Could you repeat the data word for word while skipping the pictures?
Top of Supplied information
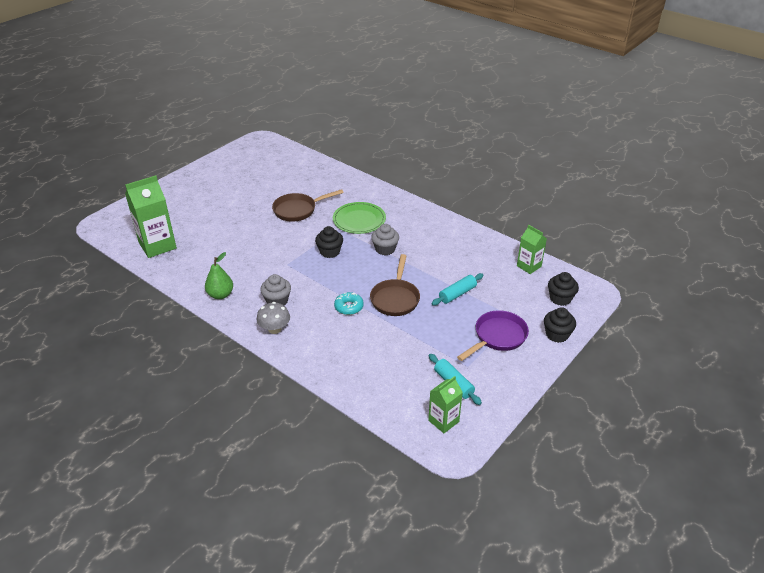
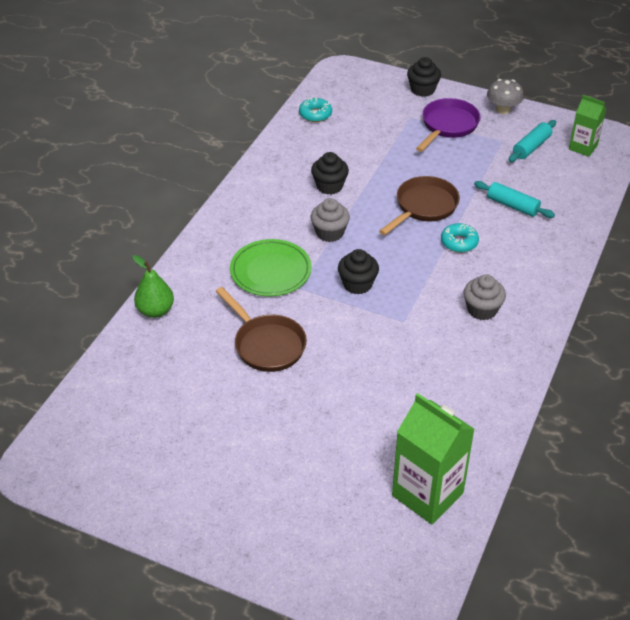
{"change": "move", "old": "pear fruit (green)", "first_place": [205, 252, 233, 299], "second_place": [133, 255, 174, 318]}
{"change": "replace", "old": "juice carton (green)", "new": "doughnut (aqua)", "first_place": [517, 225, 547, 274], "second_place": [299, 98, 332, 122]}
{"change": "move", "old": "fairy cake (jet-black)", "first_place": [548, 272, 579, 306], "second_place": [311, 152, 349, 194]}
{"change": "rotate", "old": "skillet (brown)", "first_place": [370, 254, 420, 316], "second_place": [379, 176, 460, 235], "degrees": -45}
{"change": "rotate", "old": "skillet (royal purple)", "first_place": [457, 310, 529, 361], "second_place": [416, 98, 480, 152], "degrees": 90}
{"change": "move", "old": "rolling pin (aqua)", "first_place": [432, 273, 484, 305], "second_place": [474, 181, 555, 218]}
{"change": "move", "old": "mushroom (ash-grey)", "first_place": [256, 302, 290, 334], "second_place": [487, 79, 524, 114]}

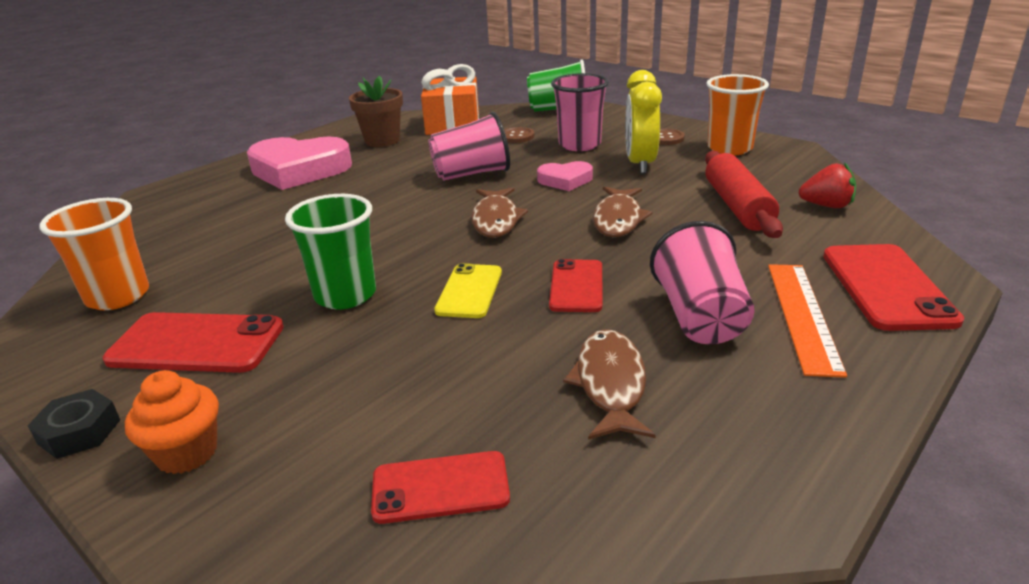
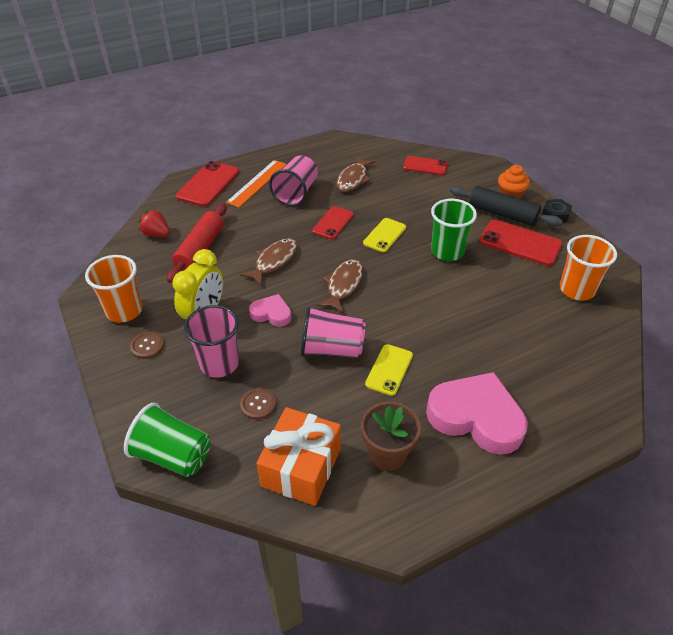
{"change": "insert", "new": "mobile phone (yellow)", "second_place": [365, 344, 413, 396]}
{"change": "insert", "new": "rolling pin (jet-black)", "second_place": [450, 186, 563, 227]}

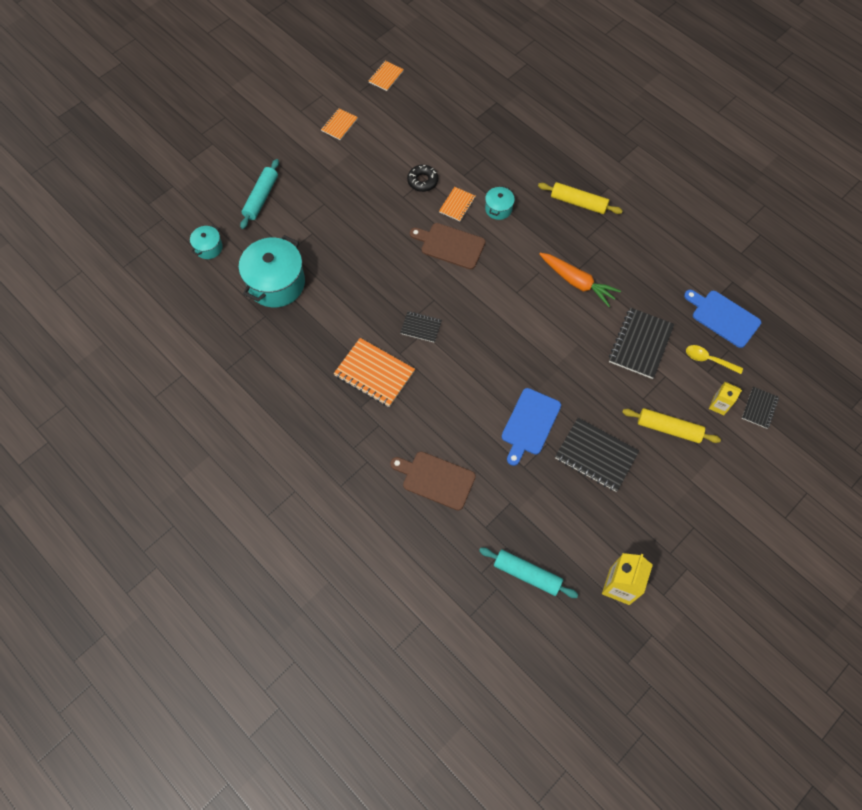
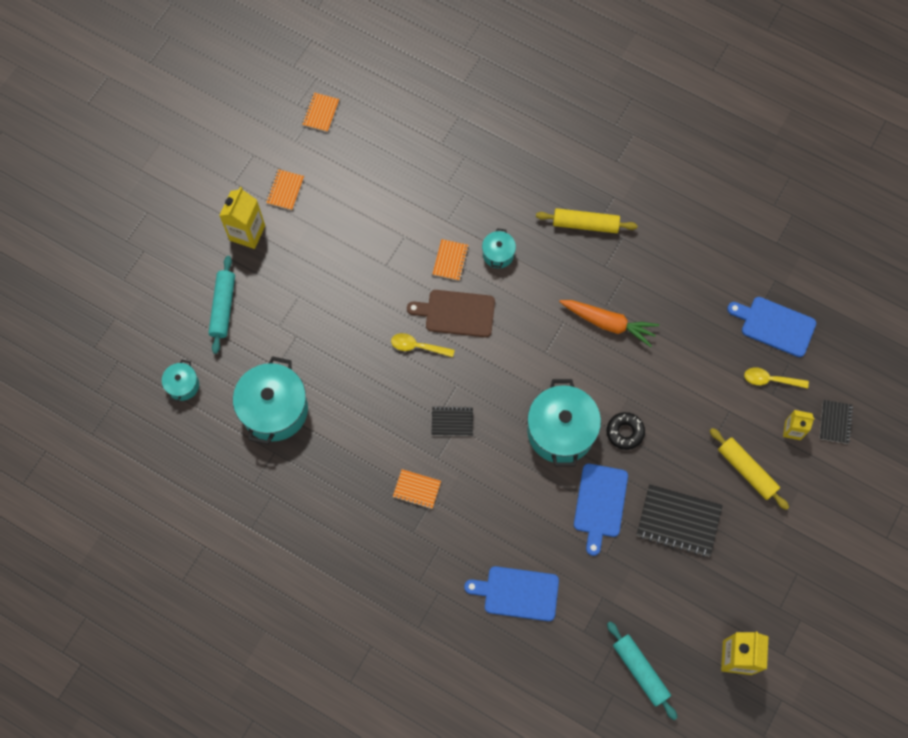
{"change": "insert", "new": "juice carton (yellow)", "second_place": [219, 187, 265, 249]}
{"change": "insert", "new": "tablespoon (yellow)", "second_place": [391, 333, 455, 357]}
{"change": "resize", "old": "notebook (orange)", "first_place": [334, 338, 415, 407], "second_place": [393, 469, 441, 509], "factor": 0.56}
{"change": "recolor", "old": "bread board (brown)", "new": "bread board (cobalt)", "first_place": [390, 452, 476, 510], "second_place": [464, 566, 559, 621]}
{"change": "insert", "new": "pot (aqua)", "second_place": [527, 379, 601, 467]}
{"change": "move", "old": "doughnut (jet-black)", "first_place": [407, 165, 438, 192], "second_place": [606, 412, 645, 450]}
{"change": "rotate", "old": "rolling pin (aqua)", "first_place": [479, 547, 578, 598], "second_place": [607, 621, 677, 720], "degrees": 45}
{"change": "rotate", "old": "rolling pin (yellow)", "first_place": [622, 408, 721, 443], "second_place": [710, 428, 789, 510], "degrees": 45}
{"change": "delete", "old": "notebook (jet-black)", "first_place": [609, 308, 674, 379]}

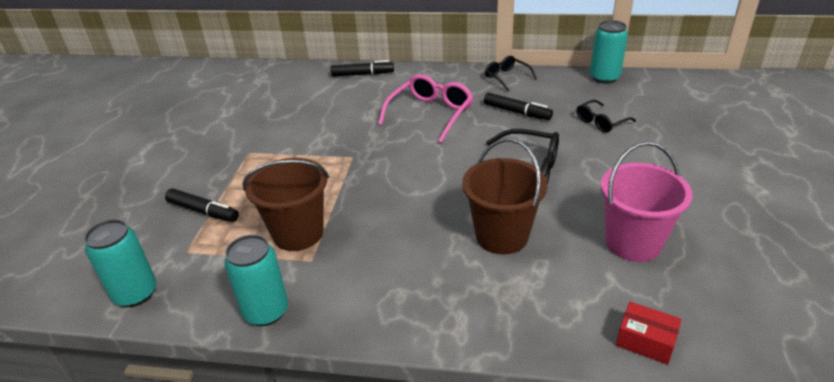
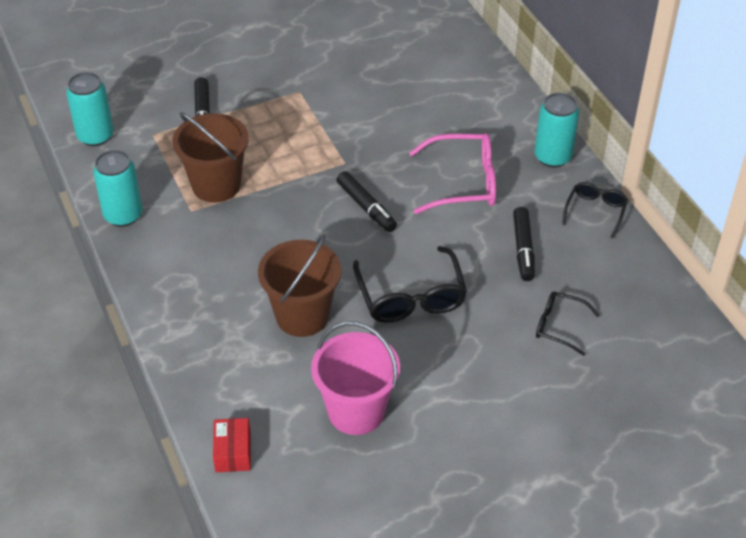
{"change": "move", "old": "marker pen (jet-black)", "first_place": [331, 60, 394, 77], "second_place": [336, 171, 397, 232]}
{"change": "move", "old": "can (aqua)", "first_place": [590, 20, 628, 84], "second_place": [534, 93, 579, 168]}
Bottom of Supplied information
▸ **Finished task**
{"change": "move", "old": "pear fruit (green)", "first_place": [205, 252, 233, 299], "second_place": [133, 255, 174, 318]}
{"change": "replace", "old": "juice carton (green)", "new": "doughnut (aqua)", "first_place": [517, 225, 547, 274], "second_place": [299, 98, 332, 122]}
{"change": "move", "old": "fairy cake (jet-black)", "first_place": [548, 272, 579, 306], "second_place": [311, 152, 349, 194]}
{"change": "rotate", "old": "skillet (brown)", "first_place": [370, 254, 420, 316], "second_place": [379, 176, 460, 235], "degrees": -45}
{"change": "rotate", "old": "skillet (royal purple)", "first_place": [457, 310, 529, 361], "second_place": [416, 98, 480, 152], "degrees": 90}
{"change": "move", "old": "rolling pin (aqua)", "first_place": [432, 273, 484, 305], "second_place": [474, 181, 555, 218]}
{"change": "move", "old": "mushroom (ash-grey)", "first_place": [256, 302, 290, 334], "second_place": [487, 79, 524, 114]}

{"change": "insert", "new": "mobile phone (yellow)", "second_place": [365, 344, 413, 396]}
{"change": "insert", "new": "rolling pin (jet-black)", "second_place": [450, 186, 563, 227]}

{"change": "insert", "new": "juice carton (yellow)", "second_place": [219, 187, 265, 249]}
{"change": "insert", "new": "tablespoon (yellow)", "second_place": [391, 333, 455, 357]}
{"change": "resize", "old": "notebook (orange)", "first_place": [334, 338, 415, 407], "second_place": [393, 469, 441, 509], "factor": 0.56}
{"change": "recolor", "old": "bread board (brown)", "new": "bread board (cobalt)", "first_place": [390, 452, 476, 510], "second_place": [464, 566, 559, 621]}
{"change": "insert", "new": "pot (aqua)", "second_place": [527, 379, 601, 467]}
{"change": "move", "old": "doughnut (jet-black)", "first_place": [407, 165, 438, 192], "second_place": [606, 412, 645, 450]}
{"change": "rotate", "old": "rolling pin (aqua)", "first_place": [479, 547, 578, 598], "second_place": [607, 621, 677, 720], "degrees": 45}
{"change": "rotate", "old": "rolling pin (yellow)", "first_place": [622, 408, 721, 443], "second_place": [710, 428, 789, 510], "degrees": 45}
{"change": "delete", "old": "notebook (jet-black)", "first_place": [609, 308, 674, 379]}

{"change": "move", "old": "marker pen (jet-black)", "first_place": [331, 60, 394, 77], "second_place": [336, 171, 397, 232]}
{"change": "move", "old": "can (aqua)", "first_place": [590, 20, 628, 84], "second_place": [534, 93, 579, 168]}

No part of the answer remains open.